*What is required*: Go through the data and retrieve each line that includes the string "teddy".

*Given information*:

[Start of section]

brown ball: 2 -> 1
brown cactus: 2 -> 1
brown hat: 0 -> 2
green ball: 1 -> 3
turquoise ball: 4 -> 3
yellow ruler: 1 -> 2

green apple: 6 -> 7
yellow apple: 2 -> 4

[End of section]
[Start of section]

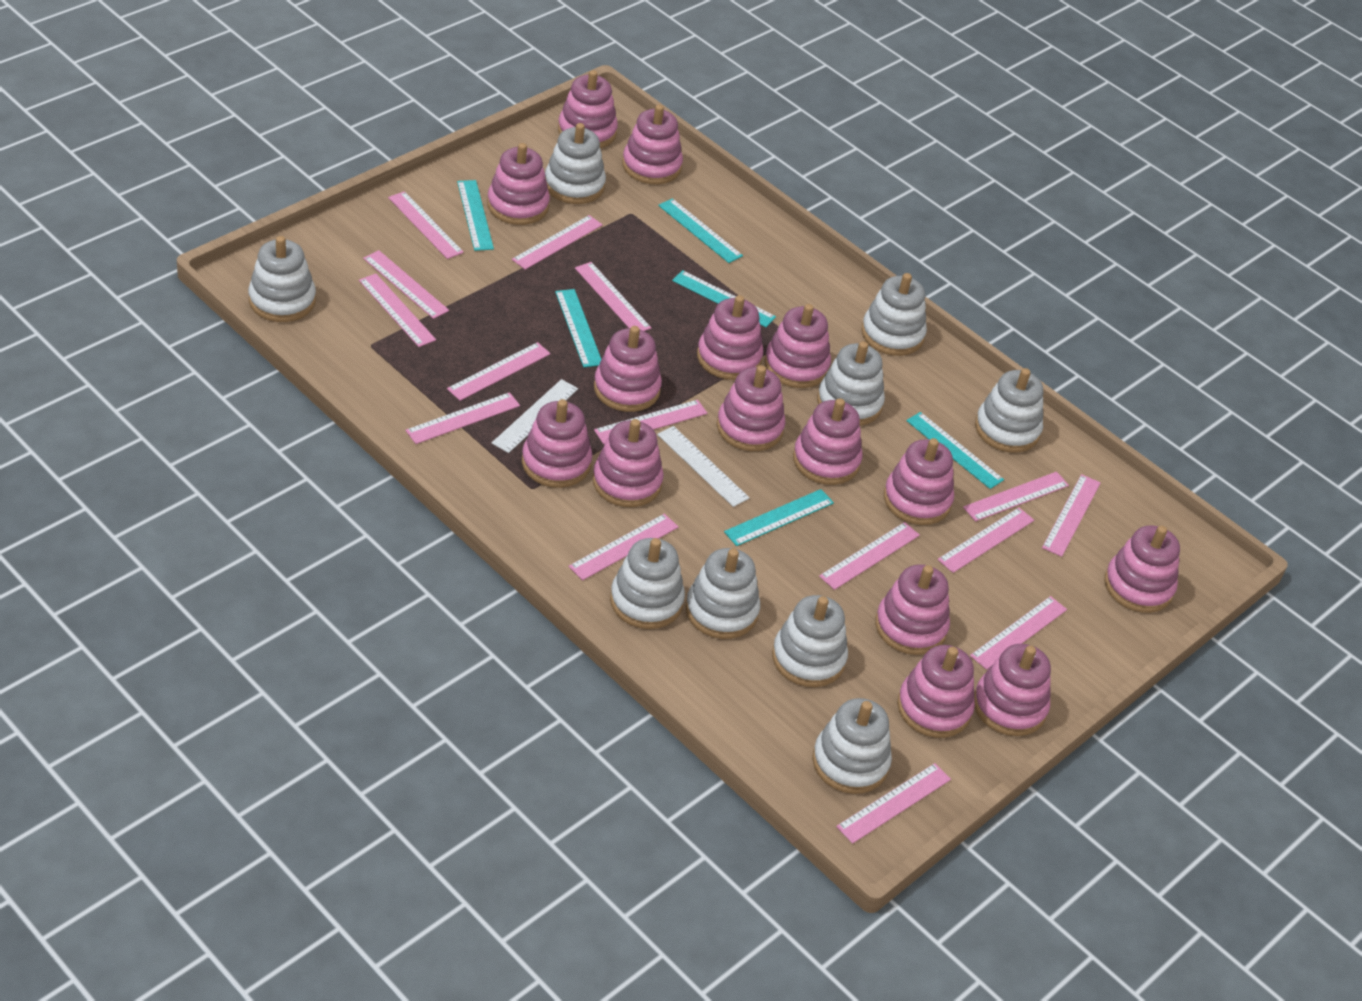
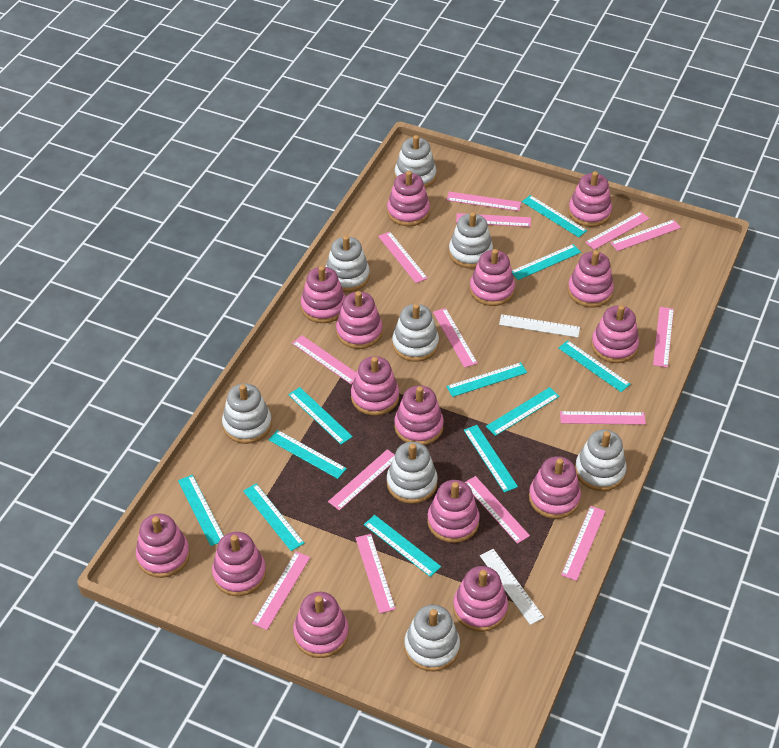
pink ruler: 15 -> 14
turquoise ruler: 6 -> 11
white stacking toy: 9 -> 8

[End of section]
[Start of section]

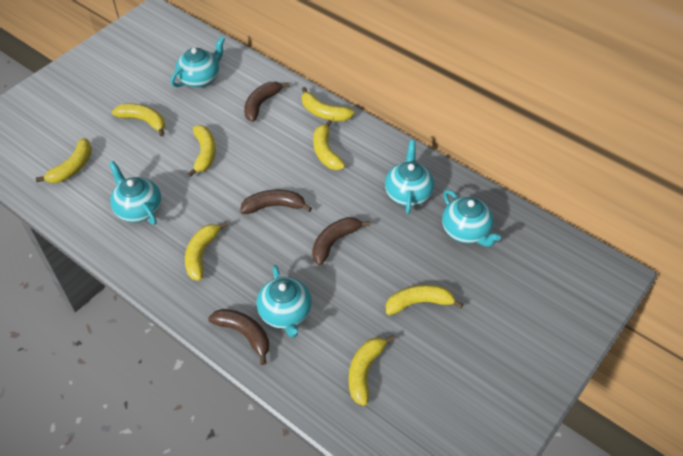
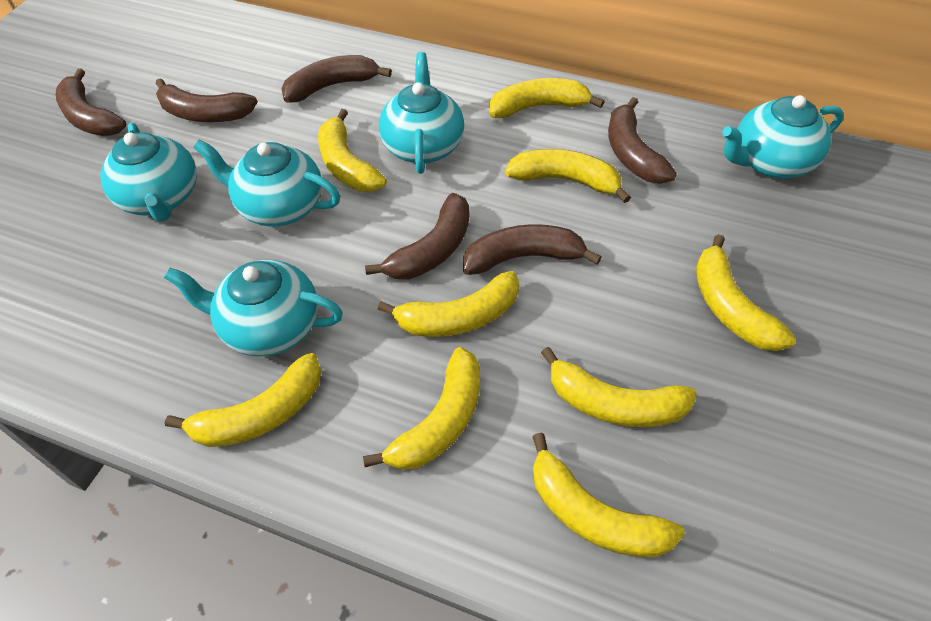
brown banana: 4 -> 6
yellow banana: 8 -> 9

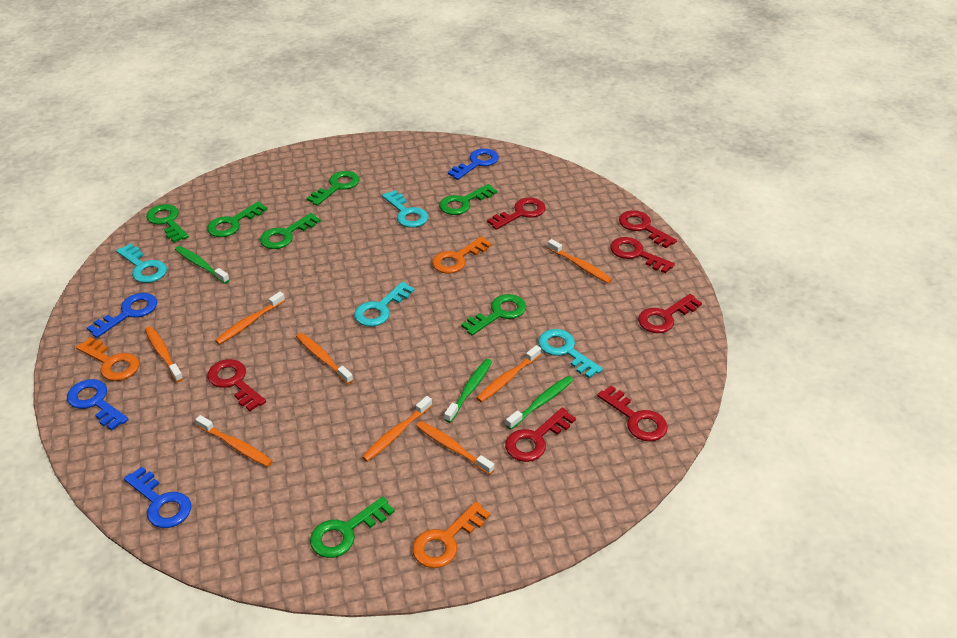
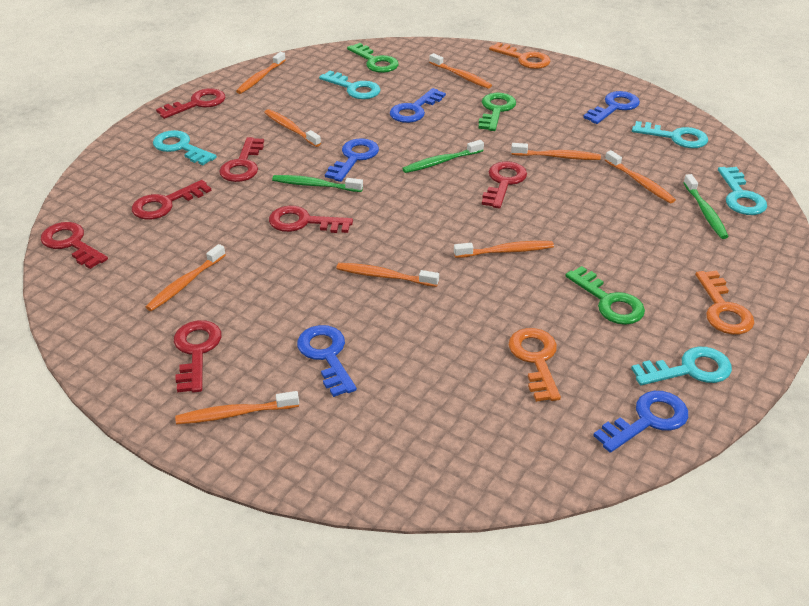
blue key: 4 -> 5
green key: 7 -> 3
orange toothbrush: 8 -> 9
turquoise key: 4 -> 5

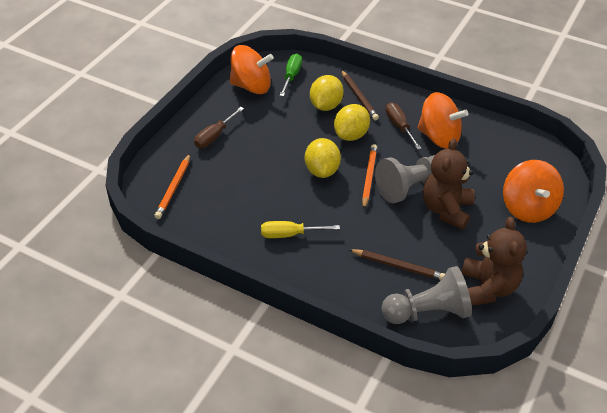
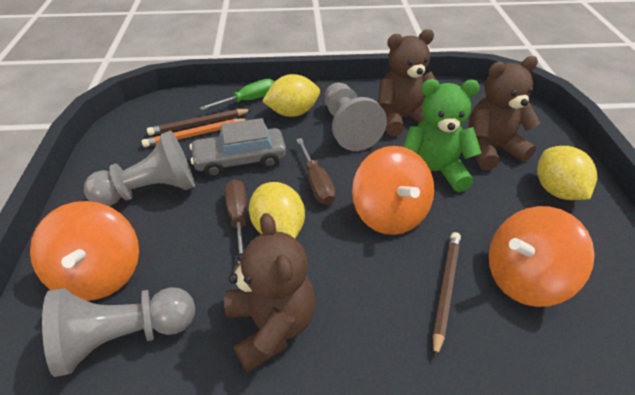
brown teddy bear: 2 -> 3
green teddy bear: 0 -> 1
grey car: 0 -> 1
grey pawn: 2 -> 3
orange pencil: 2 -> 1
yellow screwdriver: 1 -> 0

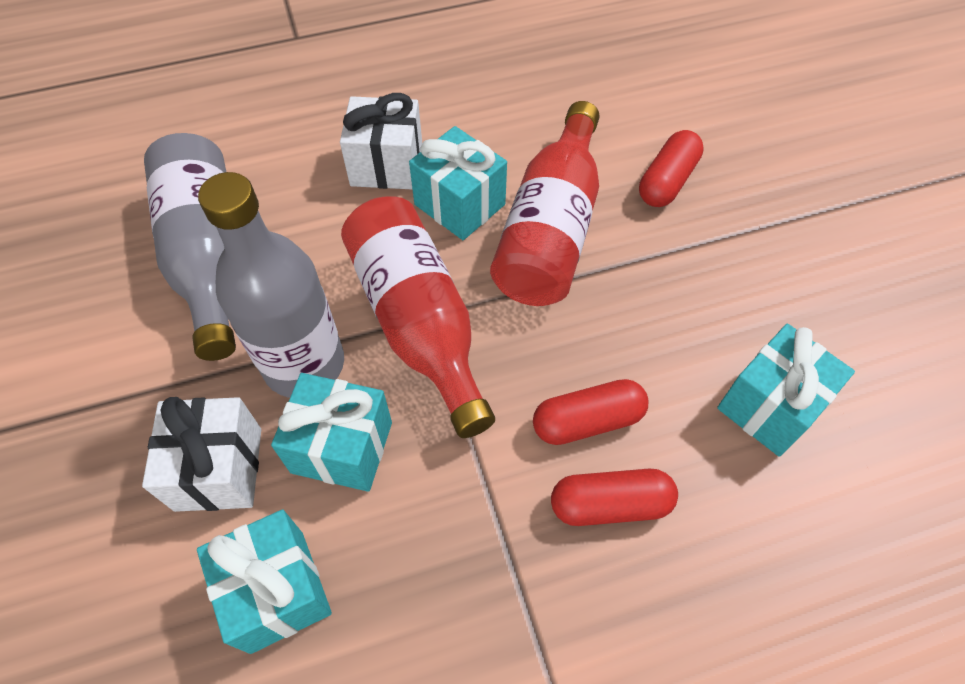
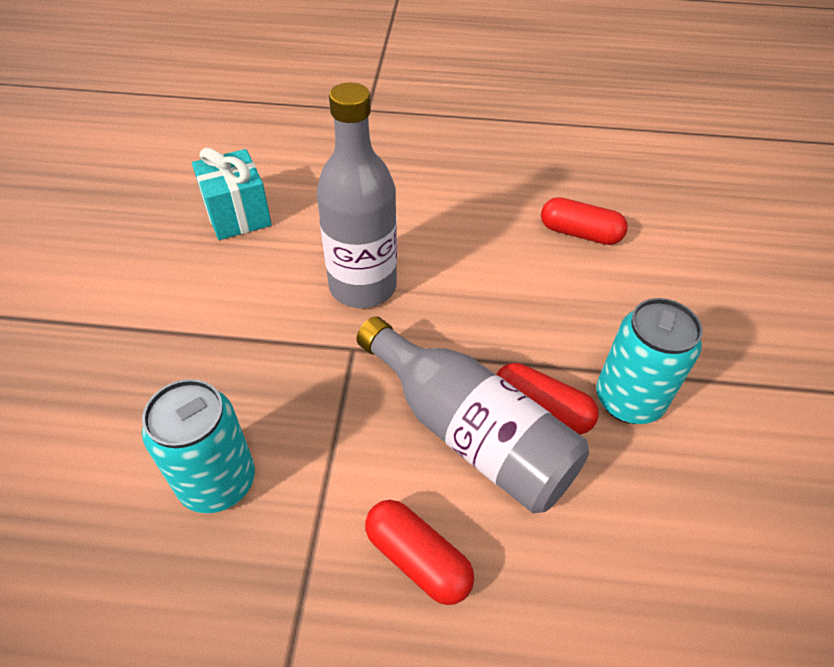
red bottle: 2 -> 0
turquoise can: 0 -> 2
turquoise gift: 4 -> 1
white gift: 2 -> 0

[End of section]

*Response to this exercise*:
brown teddy bear: 2 -> 3
green teddy bear: 0 -> 1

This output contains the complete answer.